[Object state comparisons]
• • • • • • •
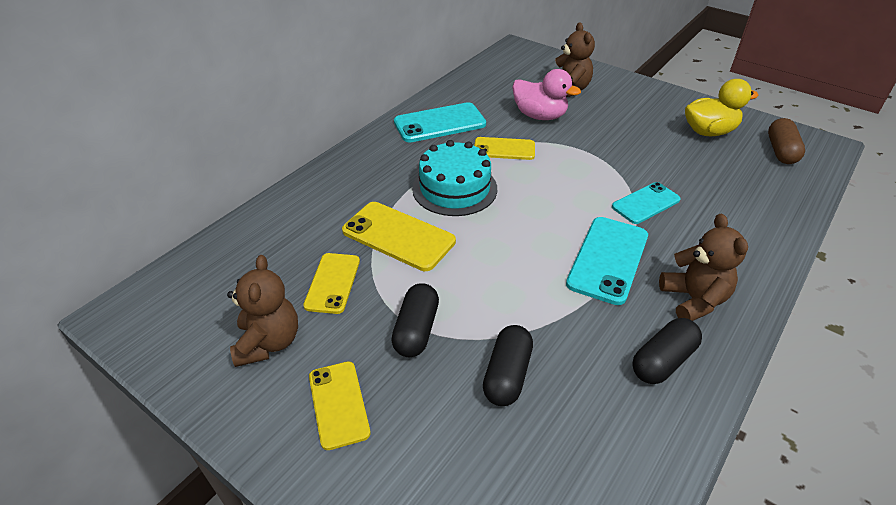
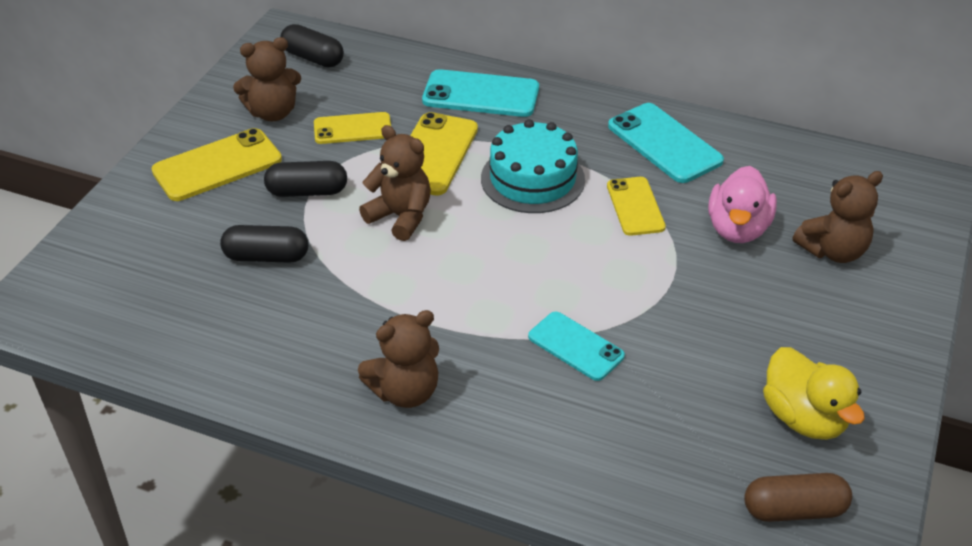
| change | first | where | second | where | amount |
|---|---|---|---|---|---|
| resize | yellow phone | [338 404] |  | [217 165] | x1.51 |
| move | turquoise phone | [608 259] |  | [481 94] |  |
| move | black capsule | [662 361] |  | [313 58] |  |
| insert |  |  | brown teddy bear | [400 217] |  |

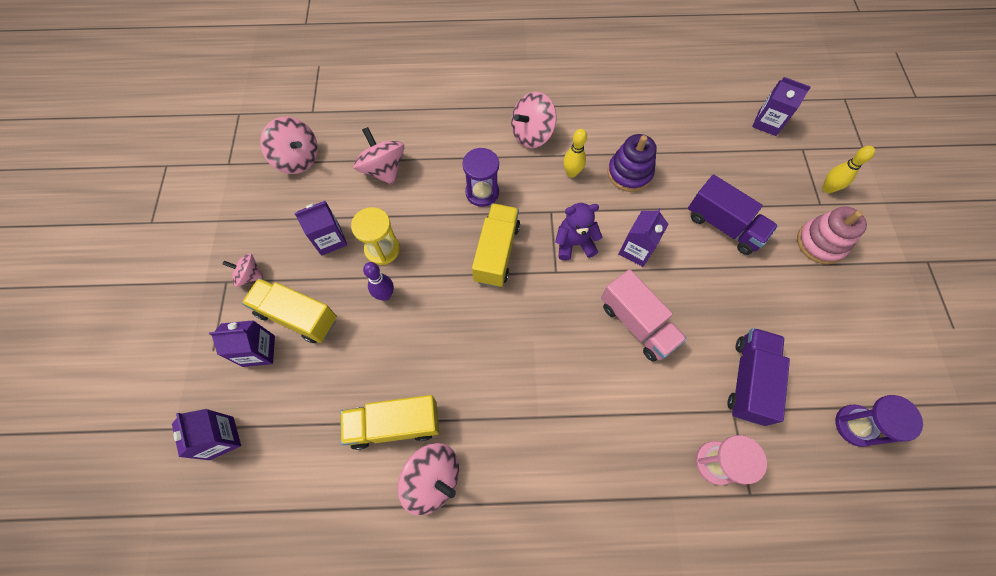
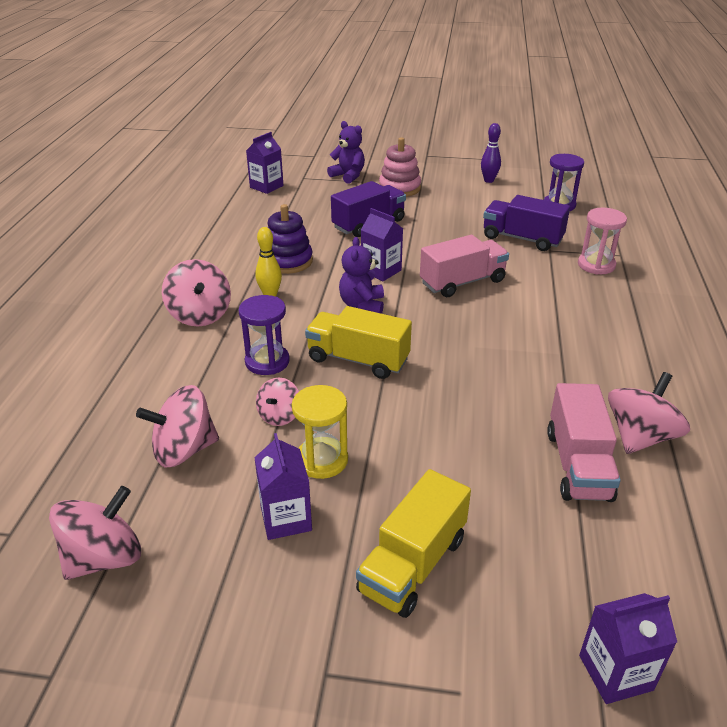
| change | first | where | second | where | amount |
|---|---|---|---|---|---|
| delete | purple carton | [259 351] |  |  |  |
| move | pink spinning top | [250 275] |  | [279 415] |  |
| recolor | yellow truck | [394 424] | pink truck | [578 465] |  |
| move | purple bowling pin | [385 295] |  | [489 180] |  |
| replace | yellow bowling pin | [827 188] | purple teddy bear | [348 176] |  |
• • • • • • •
WORK INSTRUCTIONS: Quote all of the entries word for word, omitting any pictures.

EXERCISE SOLUTION:
| change | first | where | second | where | amount |
|---|---|---|---|---|---|
| resize | yellow phone | [338 404] |  | [217 165] | x1.51 |
| move | turquoise phone | [608 259] |  | [481 94] |  |
| move | black capsule | [662 361] |  | [313 58] |  |
| insert |  |  | brown teddy bear | [400 217] |  |

| change | first | where | second | where | amount |
|---|---|---|---|---|---|
| delete | purple carton | [259 351] |  |  |  |
| move | pink spinning top | [250 275] |  | [279 415] |  |
| recolor | yellow truck | [394 424] | pink truck | [578 465] |  |
| move | purple bowling pin | [385 295] |  | [489 180] |  |
| replace | yellow bowling pin | [827 188] | purple teddy bear | [348 176] |  |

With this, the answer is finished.